*AUFGABENSTELLUNG*.
Ermitteln Sie, in wie vielen Zeilen der Einträge die Zeichenfolge „kern“ vorkommt, und nennen Sie nur diese Zahl.

····················

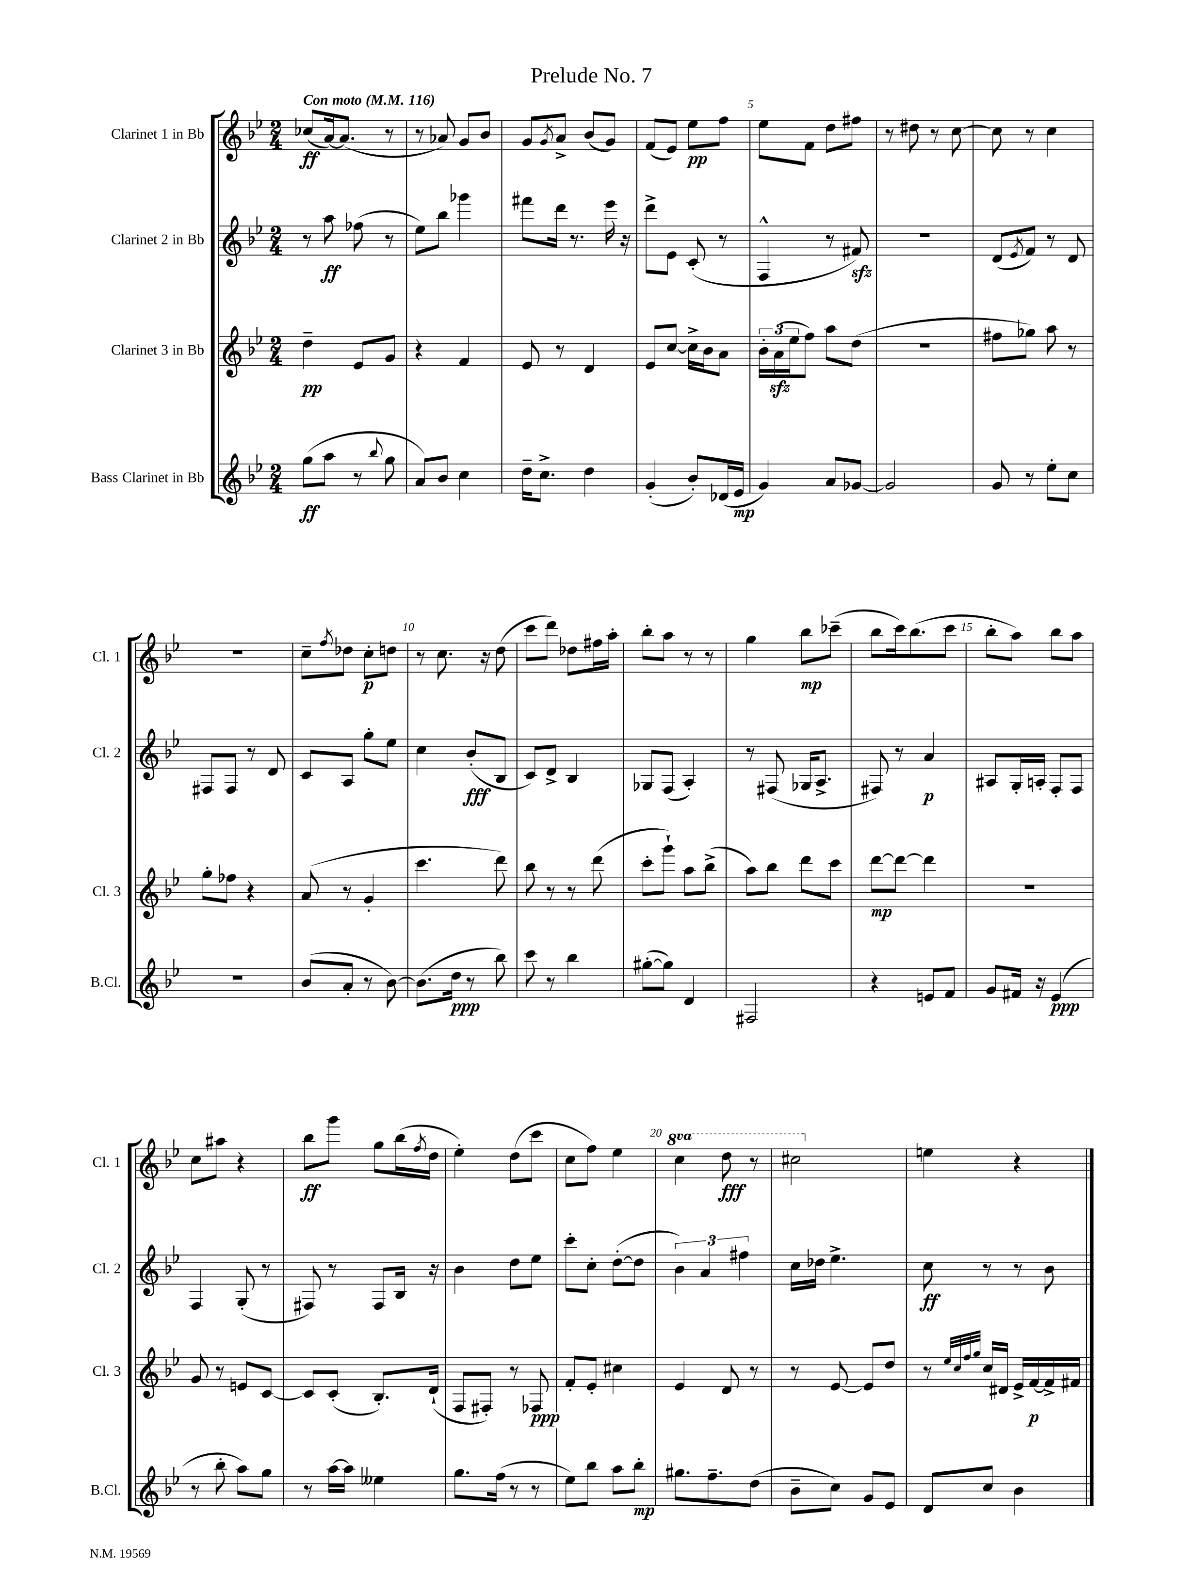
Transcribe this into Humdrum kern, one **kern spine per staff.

**kern	**kern	**kern	**kern
*staff4	*staff3	*staff2	*staff1
*clefG2	*clefG2	*clefG2	*clefG2
*k[b-e-]	*k[b-e-]	*k[b-e-]	*k[b-e-]
*M2/4	*M2/4	*M2/4	*M2/4
*MM116	*MM116	*MM116	*MM116
(8gg	4dd~	8r	(8cc-
8aa	.	8aa	[16a)
.	.	.	(8.a]
8r	8e-	(8ff-	.
8qqbb-	.	.	.
8gg	8g	8r	8r
=	=	=	=
8a)	4r	8ee-)	8r
8b-	.	8bb-	8a-)
4cc	4f	4ggg-	8g
.	.	.	8b-
=	=	=	=
16dd~	8e-	8fff#	8g
8.cc^	.	.	.
.	.	.	8qg
.	8r	16ddd	8a^
.	.	8.r	.
4dd	4d	.	(8b-
.	.	16eee-	8g)
.	.	16r	.
=	=	=	=
(4g'	8e-	8ddd^	(8f
.	[8cc	8e-	8e-)
8b-')	16cc^]	(8c'	8ee-
.	16b-	.	.
(16d-	8a	8r	8ff
16e-	.	.	.
=	=	=	=
4g)	24b-'	4F^^	8ee-
.	(24a	.	.
.	24ee-	.	.
.	8ff)	.	8f
8a	8aa	8r	8dd
[8g-	(8dd	8f#)	8ff#
=	=	=	=
2g-]	2r	2r	8r
.	.	.	8dd#
.	.	.	8r
.	.	.	[8cc
=	=	=	=
8g	8ff#	(8d	8cc]
.	.	8qe-	.
8r	8gg-)	8f)	8r
8ee-'	8aa	8r	4cc
8cc	8r	8d	.
=	=	=	=
2r	8gg'	8F#	2r
.	8ff-	8F#	.
.	4r	8r	.
.	.	8d	.
=	=	=	=
(8b-	(8a	8c	8cc~
.	.	.	8qff
8a'	8r	8A	8dd-
8r	4g'	8gg'	8cc'
[8b-)	.	8ee-	8dd
=	=	=	=
(8.b-]	4.ccc	4cc	8r
.	.	.	8.cc
16dd	.	.	.
8r	.	(8b-'	.
.	.	.	16r
8bb-)	8ddd)	8B-	(8dd
=	=	=	=
8ccc	8bb-	8c)	8ccc
8r	8r	8d^	8ddd)
4bb-	8r	4B-	8dd-
.	(8ddd	.	16ff#
.	.	.	16aa'
=	=	=	=
([8gg#'	8ccc'	8G-	8bb-'
8gg#])	8ggg`)	(8F	8aa
4d	8aa	4A')	8r
.	(8bb-^	.	8r
=	=	=	=
2F#	8aa)	8r	4gg
.	8bb-	(8F#	.
.	8ddd	16G-	8bb-
.	.	8.A^	.
.	8ccc	.	(8ccc-~
=	=	=	=
4r	[8ddd	8F#)	8bb-
.	8ddd_	8r	16ccc)
.	.	.	(8.bb-
8e	4ddd]	4a	.
8f	.	.	8ccc
=	=	=	=
8g	2r	8A#	8bb-'
16f#	.	16G'	8aa)
16r	.	16A'	.
(4e-	.	8F'	8bb-
.	.	8F	8aa
=	=	=	=
8r	8g	4F	8cc
8bb-'	8r	.	8aa#
8aa)	8e	(8G'	4r
8gg	[8c	8r	.
=	=	=	=
8r	8c]	8F#)	8bb-
[16aa	(8c'	8r	8ggg
16aa]	.	.	.
4ee--	8.B-')	8F#	8gg
.	.	16B-	(16bb-
.	.	.	8qff
.	(16d`	16r	16dd
=	=	=	=
8.gg	8F	4b-	4ee-')
.	8F#')	.	.
(16ff	.	.	.
8r	8r	8dd	(8dd
8r	8F-	8ee-	8ccc
=	=	=	=
8ee-)	8f'	8ccc'	8cc
8bb-	8e-'	8cc'	8ff)
8aa	4cc#	([8dd'	4ee-
8bb-'	.	8dd]	.
=	=	=	=
8.gg#	4e-	6b-)	4ccc
.	.	6a	.
8.ff~	.	.	.
.	8d	.	8ddd
.	.	6ff#	.
(8dd	8r	.	8r
=	=	=	=
8b-~	8r	16cc	2ccc#
.	.	16dd-	.
8cc)	[8e-	4.ee-^	.
8g	8e-]	.	.
8e-	8dd	.	.
=	=	=	=
8d	8r	8cc	4ee
.	32qqee-	.	.
.	32qqcc	.	.
.	32qqff	.	.
.	32qqgg	.	.
8cc	16cc	8r	.
.	16d#	.	.
4b-	16e-^	8r	4r
.	[16f	.	.
.	16f^]	8b-	.
.	16f#	.	.
==	==	==	==
*-	*-	*-	*-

····················

*ENDERGEBNIS*.
2